## Exercise
Check each line of the data below for the string "none". Then give the number of lines that have it, without anything else.

## Dataset excerpts
==================================================
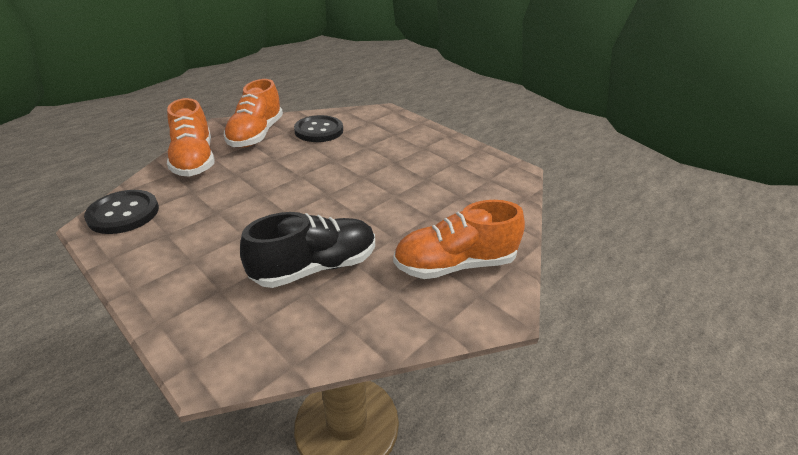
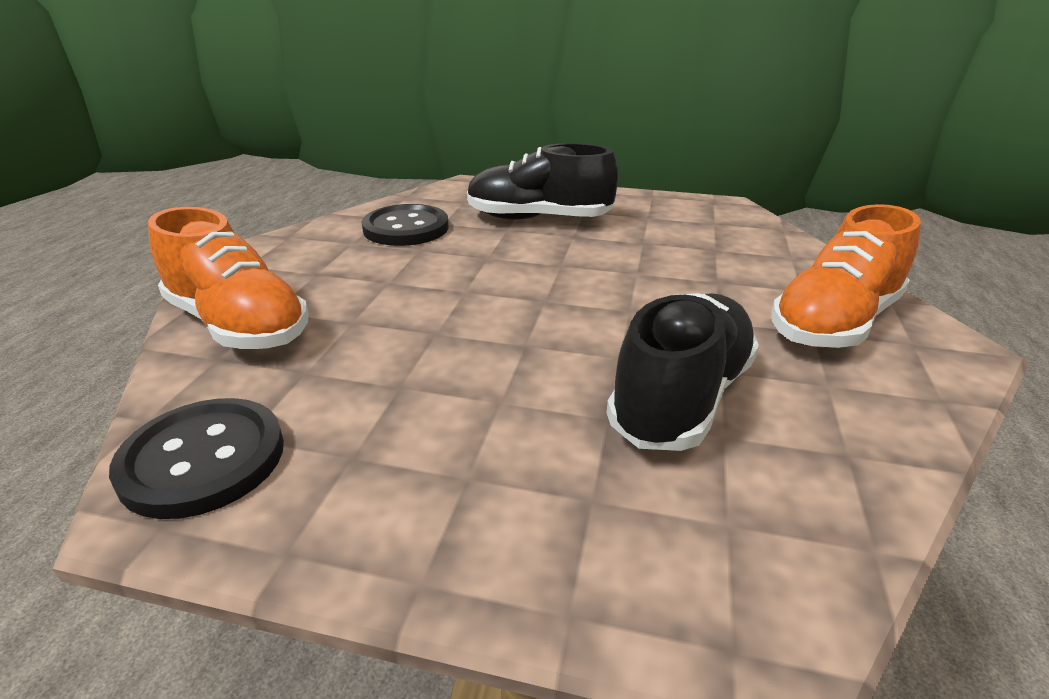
camera: 30 degrees left, 5 degrees down
(256, 135) = (307, 259): orange shoe -> none
(391, 145) = (538, 219): none -> black shoe

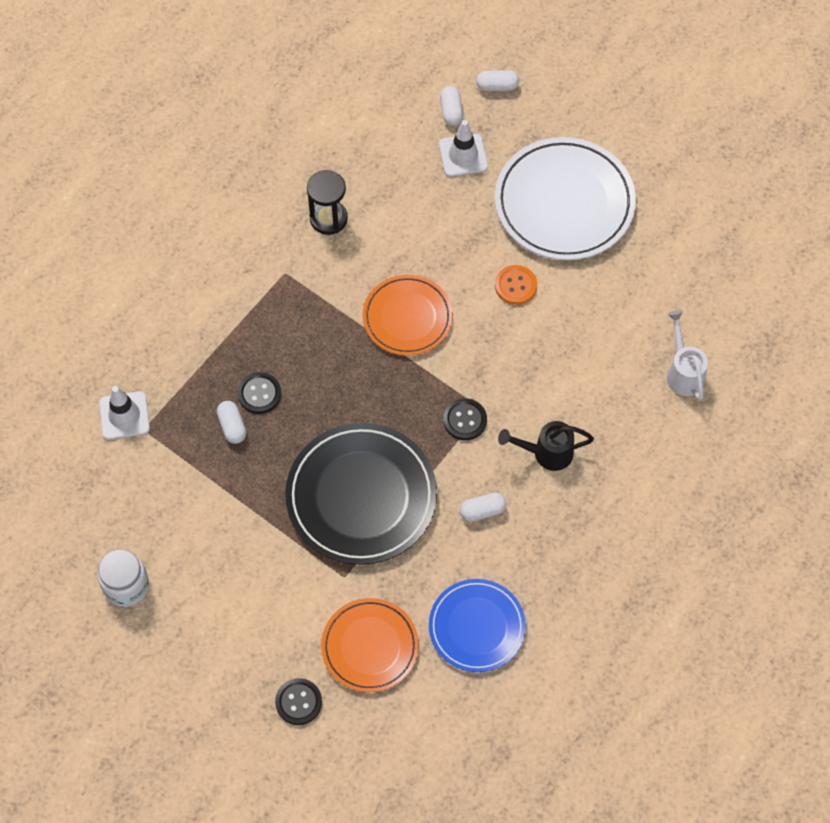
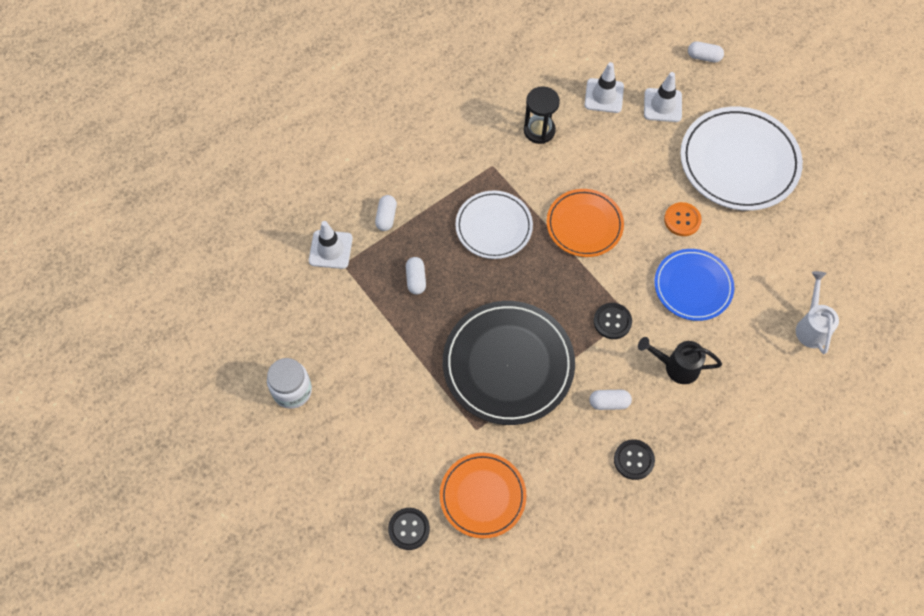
camera: 15 degrees right, 0 degrees up
(259, 394) = (445, 258): black button -> black button (633, 460)
(305, 344) = (494, 226): none -> white plate
(393, 159) = (604, 96): none -> white traffic cone
(451, 111) = (661, 68): white capsule -> white capsule (386, 217)
(476, 627) = (579, 503): blue plate -> blue plate (693, 286)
==================================================
## Result of the task
4